Object change listings
---+---
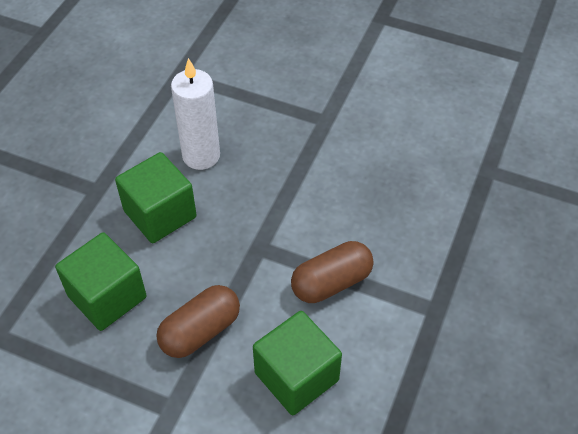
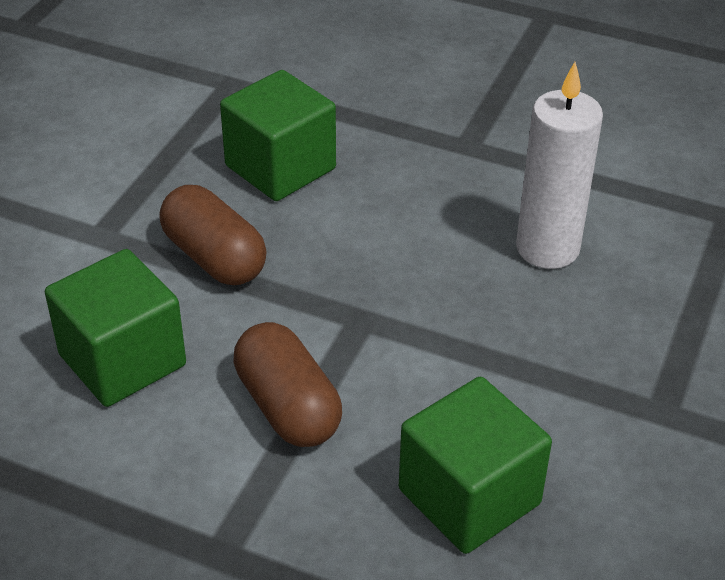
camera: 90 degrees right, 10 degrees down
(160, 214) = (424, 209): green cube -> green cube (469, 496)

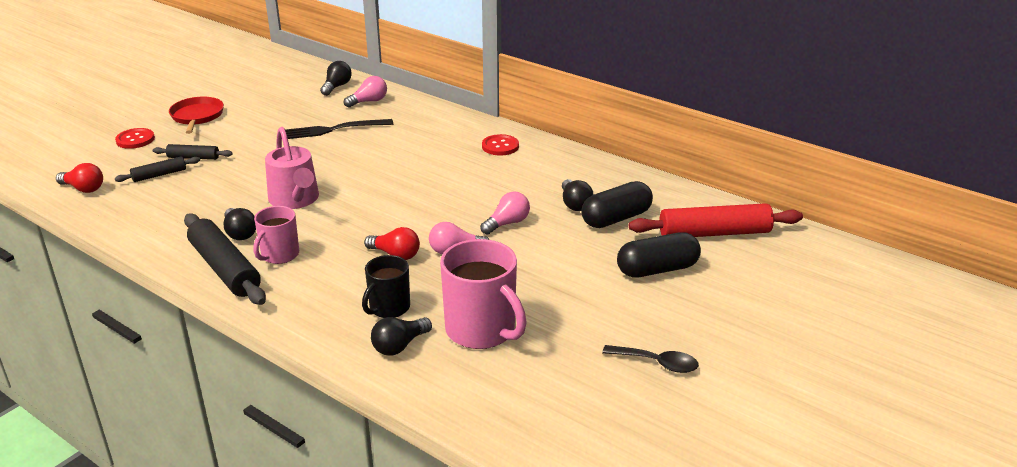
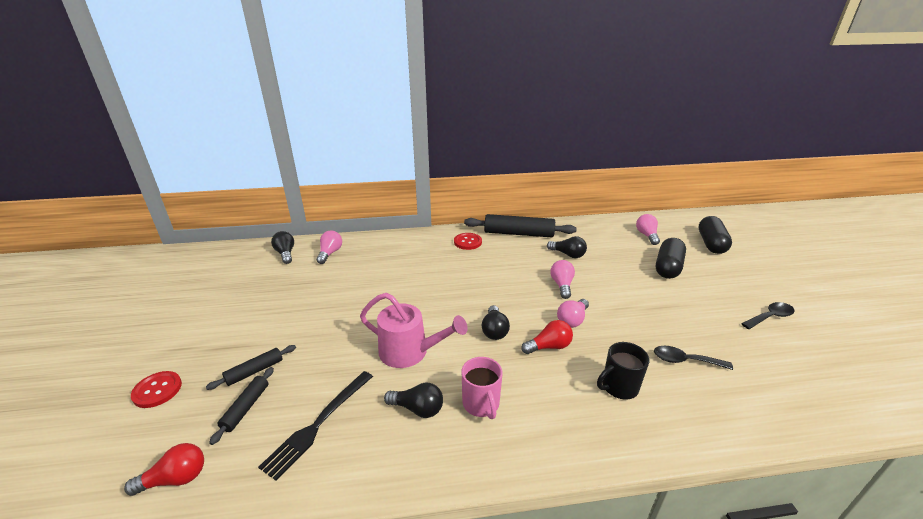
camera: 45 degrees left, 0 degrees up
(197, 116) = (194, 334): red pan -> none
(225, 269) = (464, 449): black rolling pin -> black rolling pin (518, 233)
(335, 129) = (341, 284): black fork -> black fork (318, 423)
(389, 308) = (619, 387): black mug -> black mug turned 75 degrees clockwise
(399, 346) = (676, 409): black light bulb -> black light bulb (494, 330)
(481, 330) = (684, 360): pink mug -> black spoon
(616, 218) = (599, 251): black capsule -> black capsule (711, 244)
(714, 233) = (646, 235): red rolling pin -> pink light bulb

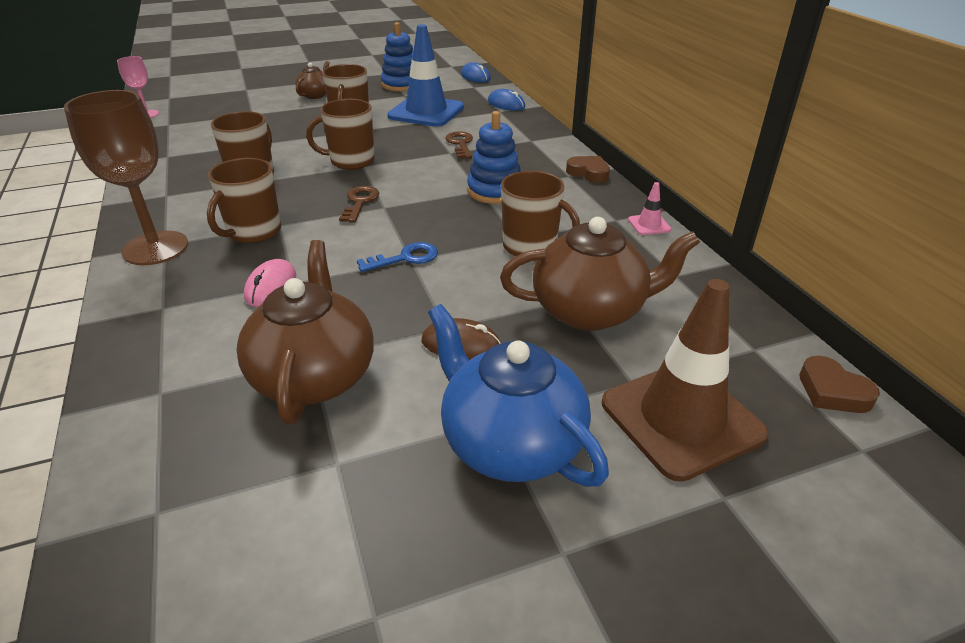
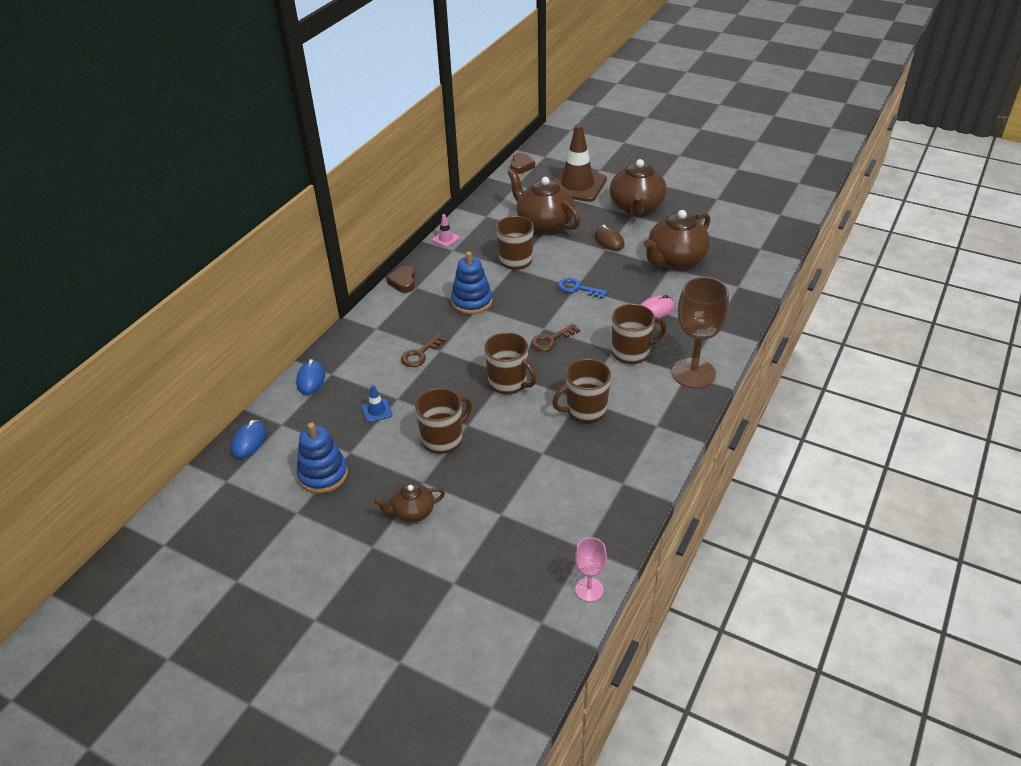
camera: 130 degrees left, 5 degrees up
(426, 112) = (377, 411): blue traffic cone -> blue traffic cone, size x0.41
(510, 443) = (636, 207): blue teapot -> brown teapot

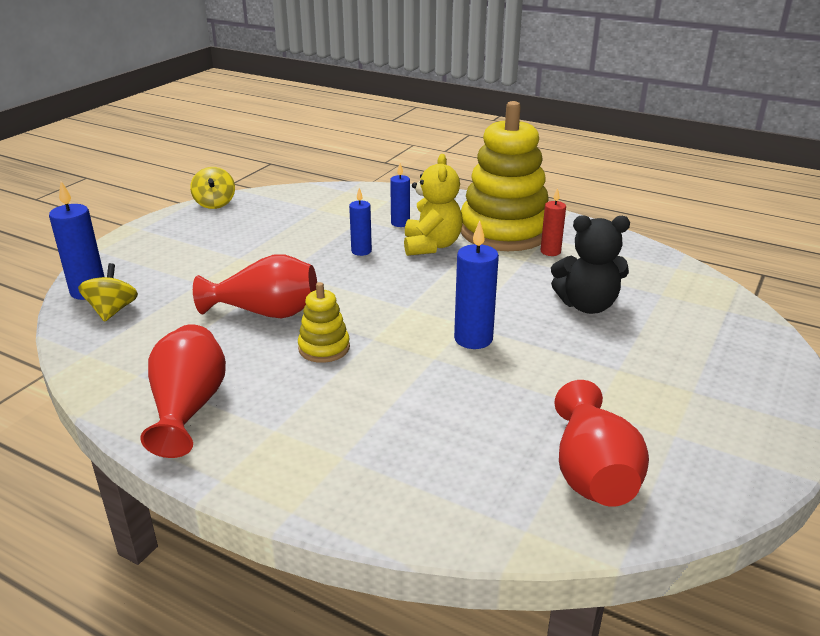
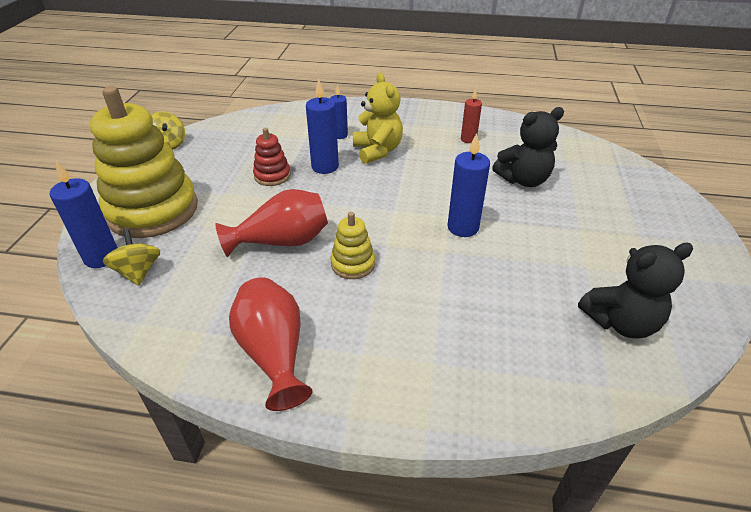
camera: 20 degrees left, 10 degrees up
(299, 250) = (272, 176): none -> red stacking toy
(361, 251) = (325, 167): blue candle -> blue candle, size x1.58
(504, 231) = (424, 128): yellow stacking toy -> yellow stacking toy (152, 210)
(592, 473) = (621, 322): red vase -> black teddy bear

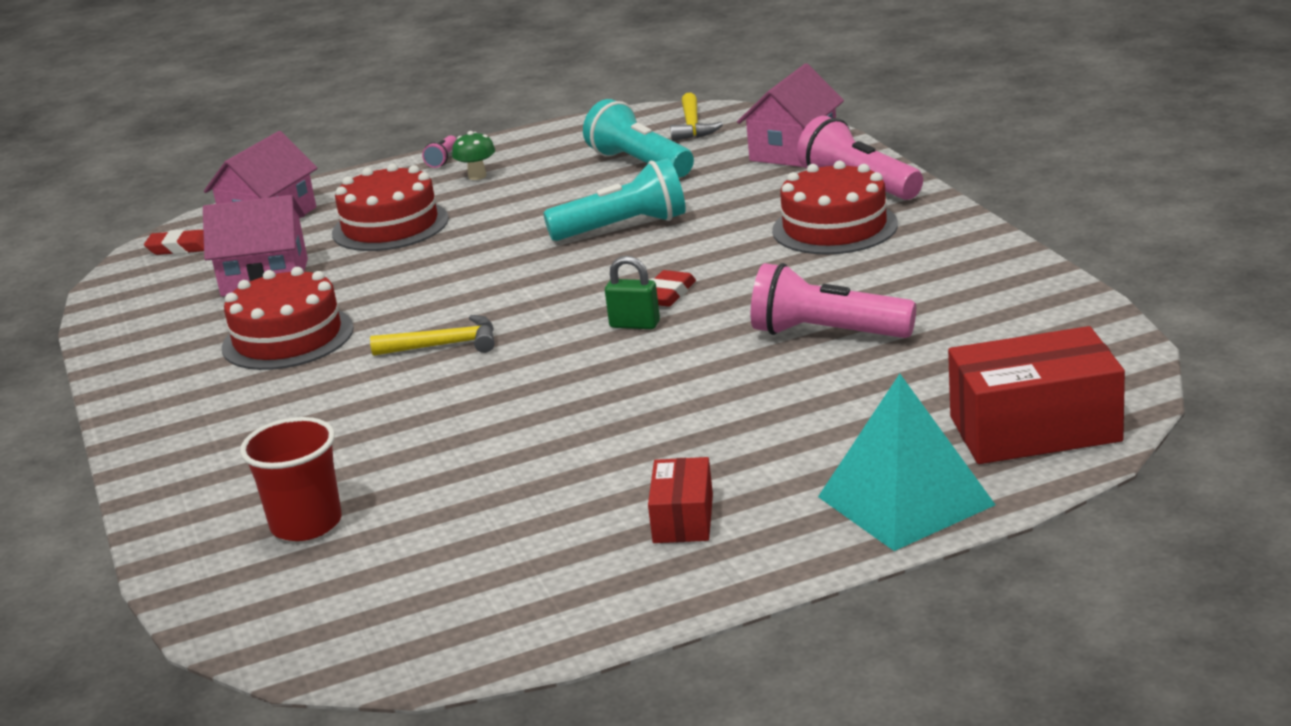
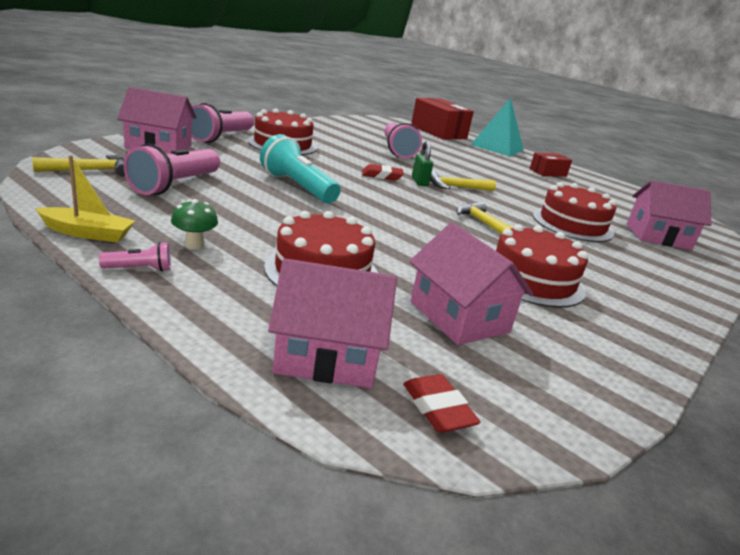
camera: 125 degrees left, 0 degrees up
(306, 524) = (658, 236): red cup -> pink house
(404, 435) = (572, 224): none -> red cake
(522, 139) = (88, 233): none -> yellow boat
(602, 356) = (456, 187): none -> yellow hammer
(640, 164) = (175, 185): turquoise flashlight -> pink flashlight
---+---
If a record contains a picture, drop the picture and repeat the rest exactly.

camera: 90 degrees right, 10 degrees down
(160, 214) = (424, 209): green cube -> green cube (469, 496)

camera: 45 degrees left, 0 degrees up
(197, 116) = (194, 334): red pan -> none
(225, 269) = (464, 449): black rolling pin -> black rolling pin (518, 233)
(335, 129) = (341, 284): black fork -> black fork (318, 423)
(389, 308) = (619, 387): black mug -> black mug turned 75 degrees clockwise
(399, 346) = (676, 409): black light bulb -> black light bulb (494, 330)
(481, 330) = (684, 360): pink mug -> black spoon
(616, 218) = (599, 251): black capsule -> black capsule (711, 244)
(714, 233) = (646, 235): red rolling pin -> pink light bulb

camera: 130 degrees left, 5 degrees up
(426, 112) = (377, 411): blue traffic cone -> blue traffic cone, size x0.41
(510, 443) = (636, 207): blue teapot -> brown teapot

camera: 20 degrees left, 10 degrees up
(299, 250) = (272, 176): none -> red stacking toy
(361, 251) = (325, 167): blue candle -> blue candle, size x1.58
(504, 231) = (424, 128): yellow stacking toy -> yellow stacking toy (152, 210)
(592, 473) = (621, 322): red vase -> black teddy bear

camera: 125 degrees left, 0 degrees up
(306, 524) = (658, 236): red cup -> pink house
(404, 435) = (572, 224): none -> red cake
(522, 139) = (88, 233): none -> yellow boat
(602, 356) = (456, 187): none -> yellow hammer
(640, 164) = (175, 185): turquoise flashlight -> pink flashlight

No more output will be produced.